— TASK —
How do the lines below between the ones holding "Kernel Mailbox: [194,263,419,400]" and "Clean slides: [514,54,805,185]", inclusive, read? Give them again exactly, with no other lines.
BEGIN
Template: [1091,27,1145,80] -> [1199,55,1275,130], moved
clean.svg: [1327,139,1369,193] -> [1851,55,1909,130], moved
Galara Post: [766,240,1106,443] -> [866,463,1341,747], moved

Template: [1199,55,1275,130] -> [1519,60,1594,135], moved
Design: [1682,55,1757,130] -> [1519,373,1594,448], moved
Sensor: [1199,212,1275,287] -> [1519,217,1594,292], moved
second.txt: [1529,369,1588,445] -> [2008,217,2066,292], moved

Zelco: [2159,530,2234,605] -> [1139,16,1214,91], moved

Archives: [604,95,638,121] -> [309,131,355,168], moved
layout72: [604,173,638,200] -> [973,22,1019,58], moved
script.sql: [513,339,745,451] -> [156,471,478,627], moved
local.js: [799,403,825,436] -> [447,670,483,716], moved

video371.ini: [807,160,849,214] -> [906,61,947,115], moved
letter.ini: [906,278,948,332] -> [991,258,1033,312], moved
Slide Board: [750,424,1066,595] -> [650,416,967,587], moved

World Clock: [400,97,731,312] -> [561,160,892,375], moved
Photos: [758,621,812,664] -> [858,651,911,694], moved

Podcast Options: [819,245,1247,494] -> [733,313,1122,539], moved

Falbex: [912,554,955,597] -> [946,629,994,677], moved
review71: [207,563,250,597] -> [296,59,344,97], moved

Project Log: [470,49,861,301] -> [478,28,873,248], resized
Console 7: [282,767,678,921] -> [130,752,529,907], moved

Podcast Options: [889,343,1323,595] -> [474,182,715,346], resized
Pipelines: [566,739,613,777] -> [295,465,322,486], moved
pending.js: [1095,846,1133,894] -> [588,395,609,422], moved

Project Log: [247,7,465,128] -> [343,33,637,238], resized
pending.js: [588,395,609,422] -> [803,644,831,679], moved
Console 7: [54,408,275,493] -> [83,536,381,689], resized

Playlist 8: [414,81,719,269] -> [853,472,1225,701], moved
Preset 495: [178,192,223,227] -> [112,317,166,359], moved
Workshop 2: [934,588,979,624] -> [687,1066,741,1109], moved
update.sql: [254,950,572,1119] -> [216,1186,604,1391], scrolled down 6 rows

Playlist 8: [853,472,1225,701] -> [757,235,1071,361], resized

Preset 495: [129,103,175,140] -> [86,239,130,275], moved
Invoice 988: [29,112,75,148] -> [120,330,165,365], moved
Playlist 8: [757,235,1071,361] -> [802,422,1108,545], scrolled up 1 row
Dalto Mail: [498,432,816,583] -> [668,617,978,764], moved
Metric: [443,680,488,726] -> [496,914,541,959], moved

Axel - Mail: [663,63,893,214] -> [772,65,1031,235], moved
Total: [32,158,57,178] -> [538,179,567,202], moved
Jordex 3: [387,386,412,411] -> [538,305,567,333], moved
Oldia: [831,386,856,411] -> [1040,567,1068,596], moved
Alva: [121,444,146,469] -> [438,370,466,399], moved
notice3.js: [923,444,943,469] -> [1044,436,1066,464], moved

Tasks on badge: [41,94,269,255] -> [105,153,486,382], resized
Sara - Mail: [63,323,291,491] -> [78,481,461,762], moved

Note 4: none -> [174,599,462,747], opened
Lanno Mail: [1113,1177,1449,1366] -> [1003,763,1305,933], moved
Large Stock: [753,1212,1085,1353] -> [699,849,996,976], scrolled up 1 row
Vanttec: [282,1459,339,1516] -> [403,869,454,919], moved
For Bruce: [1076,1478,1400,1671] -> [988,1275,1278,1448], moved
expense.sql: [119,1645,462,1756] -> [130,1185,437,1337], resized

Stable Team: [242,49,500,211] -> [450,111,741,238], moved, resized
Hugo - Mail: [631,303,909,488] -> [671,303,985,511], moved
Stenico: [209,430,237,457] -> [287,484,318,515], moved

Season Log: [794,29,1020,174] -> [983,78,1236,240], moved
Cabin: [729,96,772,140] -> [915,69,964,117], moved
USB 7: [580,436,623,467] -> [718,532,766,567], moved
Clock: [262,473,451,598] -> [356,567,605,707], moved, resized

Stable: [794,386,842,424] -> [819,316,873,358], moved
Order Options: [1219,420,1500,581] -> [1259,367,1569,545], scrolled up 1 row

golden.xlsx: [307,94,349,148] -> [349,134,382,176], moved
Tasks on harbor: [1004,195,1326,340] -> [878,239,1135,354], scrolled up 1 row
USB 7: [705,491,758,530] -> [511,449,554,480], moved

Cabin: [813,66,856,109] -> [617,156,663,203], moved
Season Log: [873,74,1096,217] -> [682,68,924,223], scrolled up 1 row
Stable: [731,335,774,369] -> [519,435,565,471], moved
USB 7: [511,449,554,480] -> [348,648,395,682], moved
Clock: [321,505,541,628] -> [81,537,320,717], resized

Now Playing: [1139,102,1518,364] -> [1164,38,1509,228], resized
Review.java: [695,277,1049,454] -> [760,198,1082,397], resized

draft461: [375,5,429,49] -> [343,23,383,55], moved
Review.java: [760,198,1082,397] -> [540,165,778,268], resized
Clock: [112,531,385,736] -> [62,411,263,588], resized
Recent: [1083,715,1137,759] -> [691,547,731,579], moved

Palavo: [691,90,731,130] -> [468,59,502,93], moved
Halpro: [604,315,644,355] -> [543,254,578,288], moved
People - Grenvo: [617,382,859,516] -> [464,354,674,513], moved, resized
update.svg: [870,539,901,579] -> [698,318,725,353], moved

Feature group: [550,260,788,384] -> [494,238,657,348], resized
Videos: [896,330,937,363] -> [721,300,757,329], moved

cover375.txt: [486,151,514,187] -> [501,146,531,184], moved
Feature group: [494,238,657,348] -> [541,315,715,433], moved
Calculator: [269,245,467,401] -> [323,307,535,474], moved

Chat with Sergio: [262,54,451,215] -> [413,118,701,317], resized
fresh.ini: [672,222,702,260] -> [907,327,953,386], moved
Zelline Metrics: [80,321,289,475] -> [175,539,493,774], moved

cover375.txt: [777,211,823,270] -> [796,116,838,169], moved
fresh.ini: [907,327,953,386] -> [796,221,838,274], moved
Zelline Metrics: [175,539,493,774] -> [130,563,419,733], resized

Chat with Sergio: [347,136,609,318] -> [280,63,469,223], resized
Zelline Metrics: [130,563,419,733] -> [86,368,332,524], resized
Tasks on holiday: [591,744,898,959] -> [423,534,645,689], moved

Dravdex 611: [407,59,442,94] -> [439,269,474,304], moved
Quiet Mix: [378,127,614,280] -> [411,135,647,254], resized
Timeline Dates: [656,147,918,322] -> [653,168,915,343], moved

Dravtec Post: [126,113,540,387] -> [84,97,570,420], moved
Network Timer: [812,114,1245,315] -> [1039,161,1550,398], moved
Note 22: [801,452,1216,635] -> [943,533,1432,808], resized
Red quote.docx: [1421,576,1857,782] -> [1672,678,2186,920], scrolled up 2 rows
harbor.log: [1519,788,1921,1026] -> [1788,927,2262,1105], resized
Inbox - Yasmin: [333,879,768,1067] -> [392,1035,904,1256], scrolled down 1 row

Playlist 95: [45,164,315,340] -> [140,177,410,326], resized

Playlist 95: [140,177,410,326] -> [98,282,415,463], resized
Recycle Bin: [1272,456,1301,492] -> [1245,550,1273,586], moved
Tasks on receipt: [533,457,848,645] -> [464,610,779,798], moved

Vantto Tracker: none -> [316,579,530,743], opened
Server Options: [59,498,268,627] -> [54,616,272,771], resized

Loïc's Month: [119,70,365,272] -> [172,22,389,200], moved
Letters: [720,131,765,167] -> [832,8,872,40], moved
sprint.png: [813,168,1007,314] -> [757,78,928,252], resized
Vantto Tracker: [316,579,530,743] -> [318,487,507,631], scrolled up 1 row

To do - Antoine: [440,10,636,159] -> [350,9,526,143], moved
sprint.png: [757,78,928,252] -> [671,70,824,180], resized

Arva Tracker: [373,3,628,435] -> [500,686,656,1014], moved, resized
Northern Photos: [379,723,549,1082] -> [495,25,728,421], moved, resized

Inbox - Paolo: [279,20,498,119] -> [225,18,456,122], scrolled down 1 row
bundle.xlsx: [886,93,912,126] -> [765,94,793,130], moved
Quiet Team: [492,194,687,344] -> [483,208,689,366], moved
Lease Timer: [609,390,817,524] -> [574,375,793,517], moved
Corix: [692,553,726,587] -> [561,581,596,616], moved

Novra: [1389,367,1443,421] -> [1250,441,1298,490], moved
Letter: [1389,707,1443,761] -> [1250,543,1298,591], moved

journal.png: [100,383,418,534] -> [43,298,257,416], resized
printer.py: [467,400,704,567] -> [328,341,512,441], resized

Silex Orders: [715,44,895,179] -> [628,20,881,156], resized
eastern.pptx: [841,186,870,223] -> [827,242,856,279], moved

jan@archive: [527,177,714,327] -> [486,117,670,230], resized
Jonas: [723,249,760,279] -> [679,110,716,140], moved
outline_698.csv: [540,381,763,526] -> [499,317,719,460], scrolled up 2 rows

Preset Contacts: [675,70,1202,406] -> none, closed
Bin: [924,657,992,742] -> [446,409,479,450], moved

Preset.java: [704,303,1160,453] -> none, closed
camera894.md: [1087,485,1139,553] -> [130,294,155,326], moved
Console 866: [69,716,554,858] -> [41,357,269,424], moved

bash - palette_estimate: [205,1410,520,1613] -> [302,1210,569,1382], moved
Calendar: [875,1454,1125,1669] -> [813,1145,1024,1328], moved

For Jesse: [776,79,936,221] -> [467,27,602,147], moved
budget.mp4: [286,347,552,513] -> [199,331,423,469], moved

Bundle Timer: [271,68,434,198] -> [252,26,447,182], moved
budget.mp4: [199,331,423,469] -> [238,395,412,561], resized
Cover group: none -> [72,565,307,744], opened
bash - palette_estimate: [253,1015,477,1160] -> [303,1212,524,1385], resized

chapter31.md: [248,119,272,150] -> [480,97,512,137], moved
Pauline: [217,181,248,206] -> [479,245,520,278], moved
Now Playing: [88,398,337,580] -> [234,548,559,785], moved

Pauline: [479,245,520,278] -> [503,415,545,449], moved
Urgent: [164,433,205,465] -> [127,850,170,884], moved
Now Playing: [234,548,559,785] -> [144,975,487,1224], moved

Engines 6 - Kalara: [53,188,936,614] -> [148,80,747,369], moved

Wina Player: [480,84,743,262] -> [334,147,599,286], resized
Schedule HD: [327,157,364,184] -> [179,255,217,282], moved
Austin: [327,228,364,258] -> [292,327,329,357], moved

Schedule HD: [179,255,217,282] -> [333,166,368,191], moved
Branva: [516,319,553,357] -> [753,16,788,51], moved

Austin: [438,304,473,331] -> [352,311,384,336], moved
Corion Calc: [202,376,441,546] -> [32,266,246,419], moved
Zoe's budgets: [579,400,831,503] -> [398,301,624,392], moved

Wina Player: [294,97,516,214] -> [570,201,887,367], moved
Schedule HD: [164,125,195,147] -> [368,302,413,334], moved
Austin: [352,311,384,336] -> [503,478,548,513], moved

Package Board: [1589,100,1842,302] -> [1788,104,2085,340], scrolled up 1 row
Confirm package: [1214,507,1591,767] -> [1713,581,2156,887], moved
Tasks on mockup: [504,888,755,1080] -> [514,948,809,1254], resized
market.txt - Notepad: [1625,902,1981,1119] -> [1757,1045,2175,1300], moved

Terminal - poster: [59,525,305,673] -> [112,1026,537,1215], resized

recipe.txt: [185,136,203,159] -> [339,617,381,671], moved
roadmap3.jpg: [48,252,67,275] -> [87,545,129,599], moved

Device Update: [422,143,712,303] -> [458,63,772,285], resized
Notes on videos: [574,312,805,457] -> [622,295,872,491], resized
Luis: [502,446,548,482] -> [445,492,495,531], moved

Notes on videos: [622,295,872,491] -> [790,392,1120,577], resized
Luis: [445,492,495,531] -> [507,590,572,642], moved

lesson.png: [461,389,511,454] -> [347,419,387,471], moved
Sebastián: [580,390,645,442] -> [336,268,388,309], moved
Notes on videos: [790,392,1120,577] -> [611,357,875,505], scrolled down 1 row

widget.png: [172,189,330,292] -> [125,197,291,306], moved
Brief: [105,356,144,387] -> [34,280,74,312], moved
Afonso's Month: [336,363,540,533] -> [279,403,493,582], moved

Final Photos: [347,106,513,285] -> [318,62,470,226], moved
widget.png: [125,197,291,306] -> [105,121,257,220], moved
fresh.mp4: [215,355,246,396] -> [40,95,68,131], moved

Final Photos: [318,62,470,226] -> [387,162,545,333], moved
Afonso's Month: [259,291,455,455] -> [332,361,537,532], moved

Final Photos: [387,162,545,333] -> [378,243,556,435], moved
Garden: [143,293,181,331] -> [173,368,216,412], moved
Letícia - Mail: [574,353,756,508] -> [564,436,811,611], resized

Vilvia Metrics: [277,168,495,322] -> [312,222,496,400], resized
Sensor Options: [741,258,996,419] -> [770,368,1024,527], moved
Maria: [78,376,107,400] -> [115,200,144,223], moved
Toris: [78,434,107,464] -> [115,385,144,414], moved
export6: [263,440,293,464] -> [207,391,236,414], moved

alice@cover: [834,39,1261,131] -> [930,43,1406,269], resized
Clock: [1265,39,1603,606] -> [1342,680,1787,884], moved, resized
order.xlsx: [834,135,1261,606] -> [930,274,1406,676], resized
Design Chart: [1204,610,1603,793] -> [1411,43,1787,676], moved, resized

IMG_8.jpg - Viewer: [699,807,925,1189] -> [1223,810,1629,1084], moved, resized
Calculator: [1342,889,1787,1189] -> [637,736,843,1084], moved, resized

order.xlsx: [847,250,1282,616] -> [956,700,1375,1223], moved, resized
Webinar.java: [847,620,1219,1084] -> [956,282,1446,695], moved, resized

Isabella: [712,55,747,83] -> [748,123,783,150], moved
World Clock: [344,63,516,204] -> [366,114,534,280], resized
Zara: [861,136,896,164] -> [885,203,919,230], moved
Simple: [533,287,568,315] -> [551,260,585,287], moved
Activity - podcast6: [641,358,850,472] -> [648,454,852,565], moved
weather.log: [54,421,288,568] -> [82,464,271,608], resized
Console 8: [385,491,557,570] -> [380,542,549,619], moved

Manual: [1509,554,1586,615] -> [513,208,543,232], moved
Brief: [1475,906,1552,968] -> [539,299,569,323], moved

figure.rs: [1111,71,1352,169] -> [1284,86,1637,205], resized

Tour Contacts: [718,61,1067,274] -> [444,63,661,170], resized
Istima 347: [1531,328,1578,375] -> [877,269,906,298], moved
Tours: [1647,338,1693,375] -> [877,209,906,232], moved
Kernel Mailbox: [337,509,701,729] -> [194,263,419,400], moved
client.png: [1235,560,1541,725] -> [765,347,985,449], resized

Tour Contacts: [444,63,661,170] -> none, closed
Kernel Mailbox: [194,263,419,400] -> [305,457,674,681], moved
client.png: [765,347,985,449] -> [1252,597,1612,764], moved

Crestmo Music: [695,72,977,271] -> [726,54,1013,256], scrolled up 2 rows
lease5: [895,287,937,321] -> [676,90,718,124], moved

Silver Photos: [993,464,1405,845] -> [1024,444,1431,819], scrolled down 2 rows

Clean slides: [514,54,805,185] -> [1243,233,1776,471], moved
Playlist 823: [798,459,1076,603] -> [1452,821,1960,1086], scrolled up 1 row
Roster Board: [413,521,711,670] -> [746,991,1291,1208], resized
END
— YOUR SOLUTION —
Kernel Mailbox: [194,263,419,400] -> [305,457,674,681], moved
client.png: [765,347,985,449] -> [1252,597,1612,764], moved

Crestmo Music: [695,72,977,271] -> [726,54,1013,256], scrolled up 2 rows
lease5: [895,287,937,321] -> [676,90,718,124], moved

Silver Photos: [993,464,1405,845] -> [1024,444,1431,819], scrolled down 2 rows

Clean slides: [514,54,805,185] -> [1243,233,1776,471], moved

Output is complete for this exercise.